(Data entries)
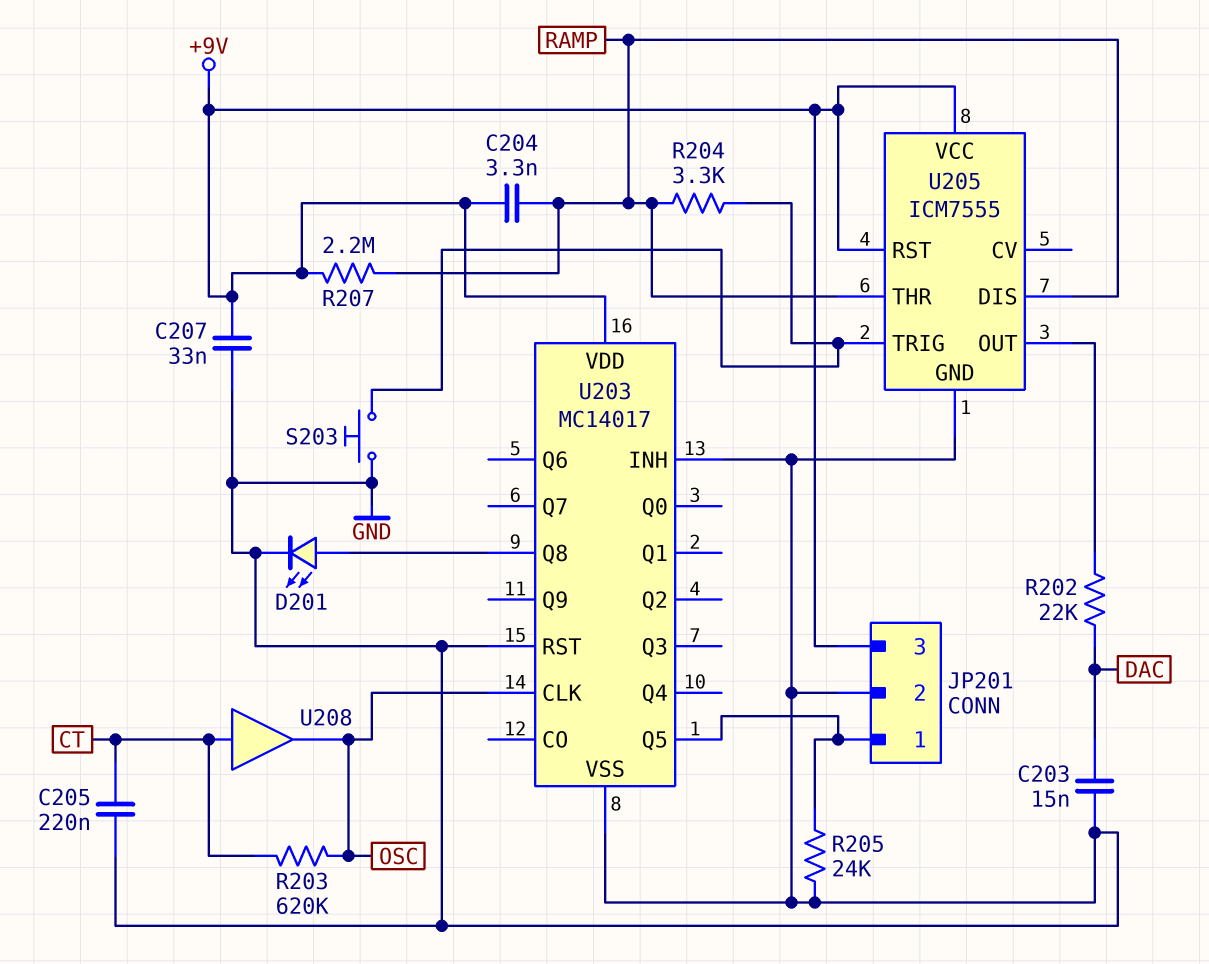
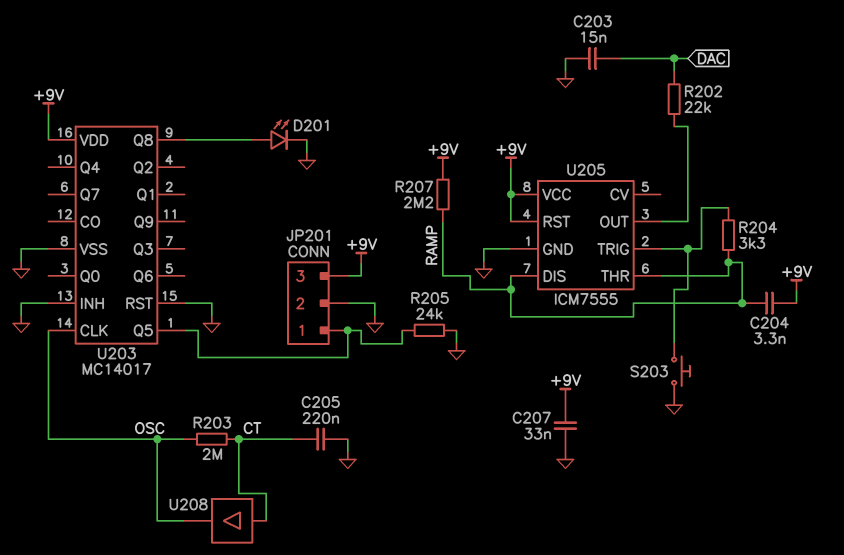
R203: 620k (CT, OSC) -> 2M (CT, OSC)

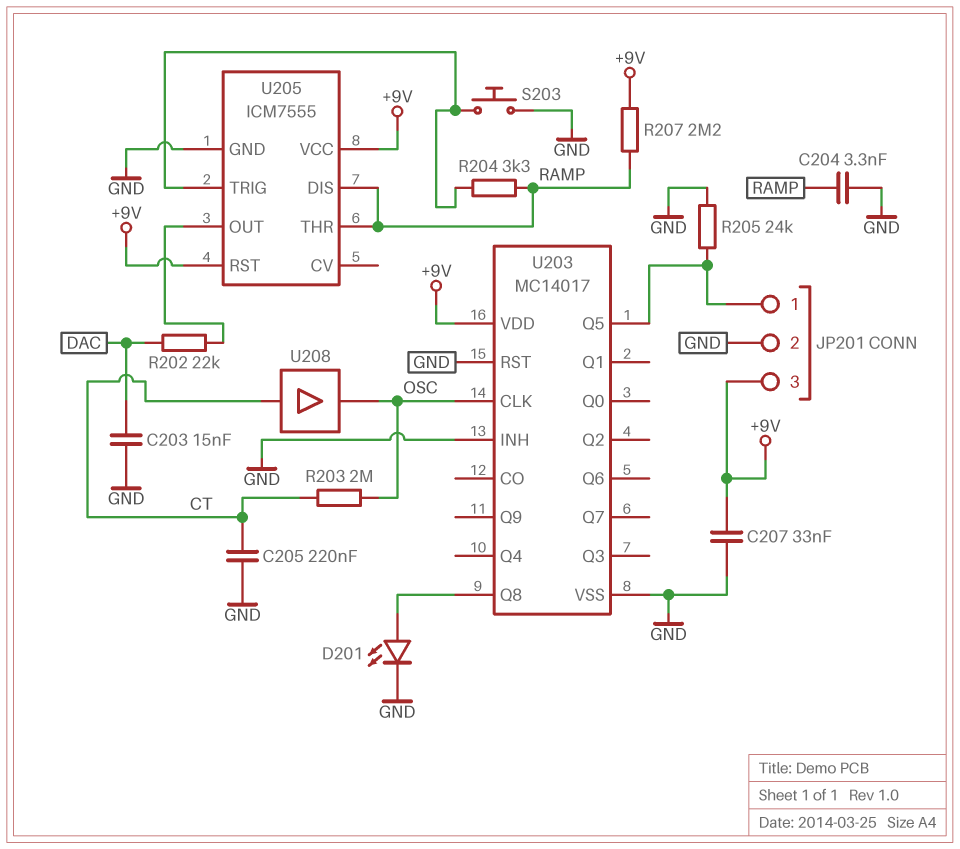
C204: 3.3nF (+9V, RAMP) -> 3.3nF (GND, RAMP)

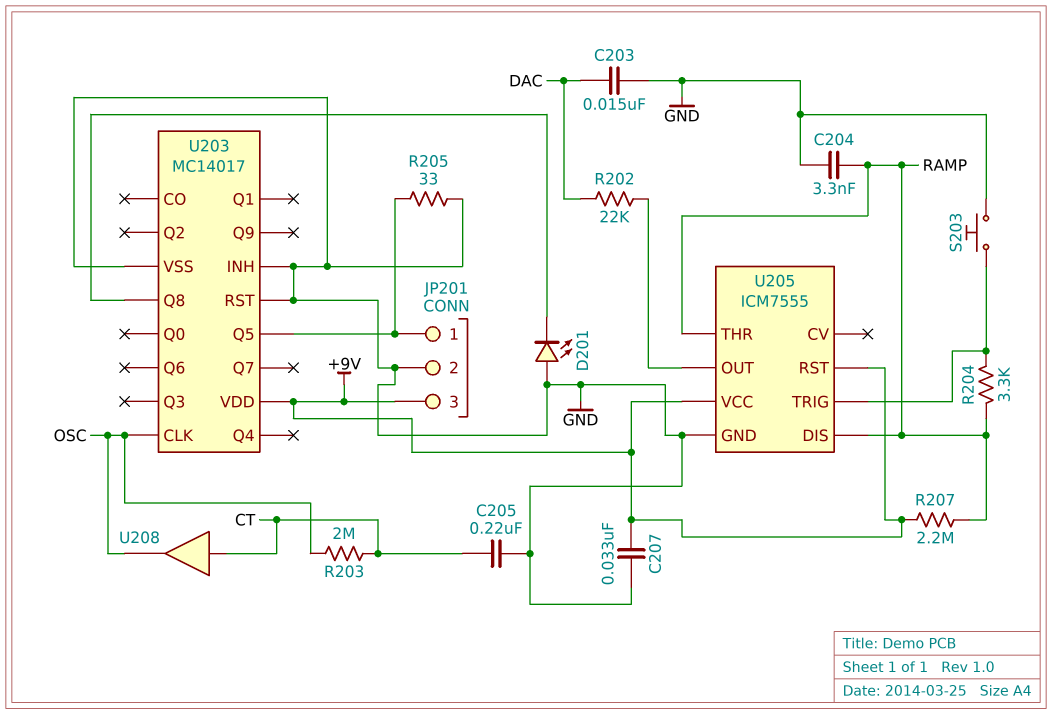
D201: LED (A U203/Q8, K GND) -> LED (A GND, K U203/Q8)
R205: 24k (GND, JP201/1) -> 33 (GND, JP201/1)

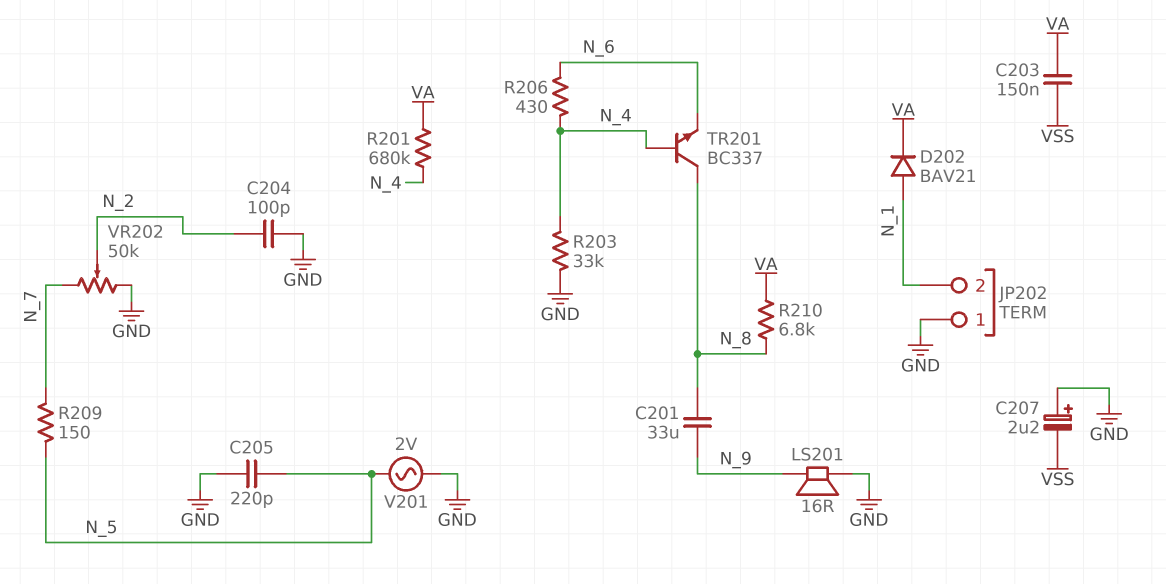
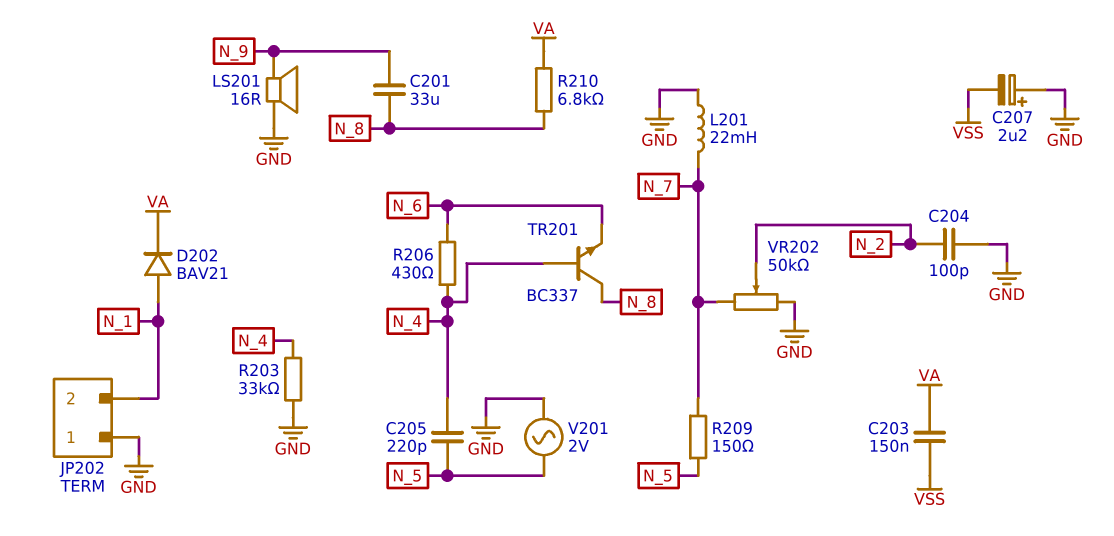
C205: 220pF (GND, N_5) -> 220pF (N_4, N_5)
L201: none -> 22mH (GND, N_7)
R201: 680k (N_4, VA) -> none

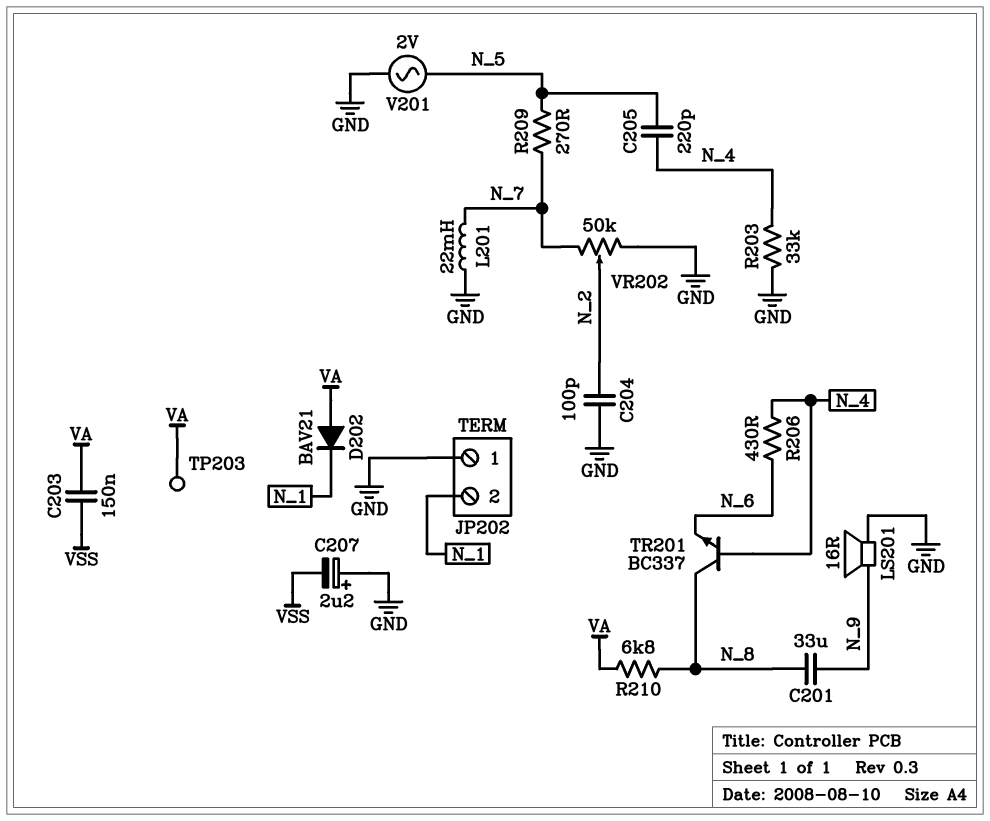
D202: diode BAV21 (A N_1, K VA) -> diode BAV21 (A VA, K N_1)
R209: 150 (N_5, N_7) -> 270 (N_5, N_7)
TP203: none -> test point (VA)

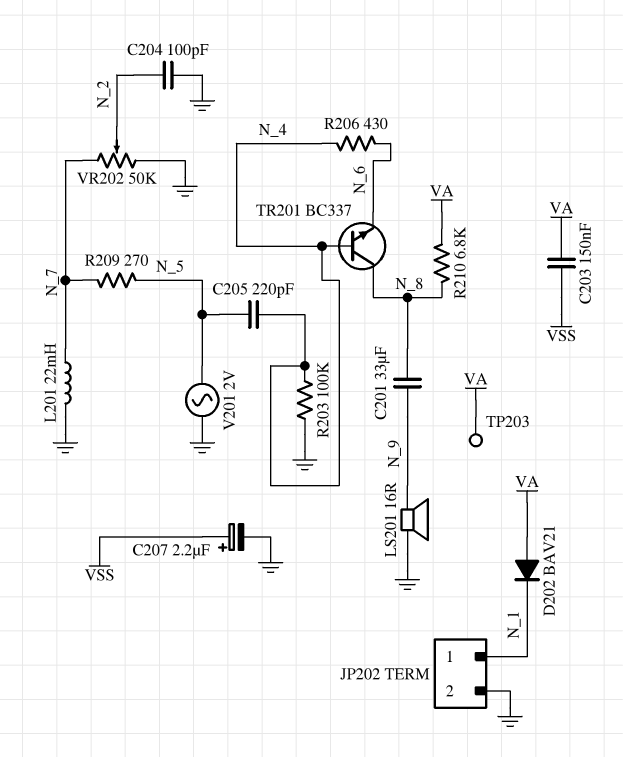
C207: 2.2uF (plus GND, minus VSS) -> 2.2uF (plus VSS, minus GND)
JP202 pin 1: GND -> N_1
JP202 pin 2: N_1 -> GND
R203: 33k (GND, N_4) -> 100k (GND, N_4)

» **TASK REQUIREMENTS**: Leave out the pictures and return the rest of the records exactly.

» **RESULT OF THIS EXERCISE**:
R203: 620k (CT, OSC) -> 2M (CT, OSC)

C204: 3.3nF (+9V, RAMP) -> 3.3nF (GND, RAMP)

D201: LED (A U203/Q8, K GND) -> LED (A GND, K U203/Q8)
R205: 24k (GND, JP201/1) -> 33 (GND, JP201/1)

C205: 220pF (GND, N_5) -> 220pF (N_4, N_5)
L201: none -> 22mH (GND, N_7)
R201: 680k (N_4, VA) -> none

D202: diode BAV21 (A N_1, K VA) -> diode BAV21 (A VA, K N_1)
R209: 150 (N_5, N_7) -> 270 (N_5, N_7)
TP203: none -> test point (VA)

C207: 2.2uF (plus GND, minus VSS) -> 2.2uF (plus VSS, minus GND)
JP202 pin 1: GND -> N_1
JP202 pin 2: N_1 -> GND
R203: 33k (GND, N_4) -> 100k (GND, N_4)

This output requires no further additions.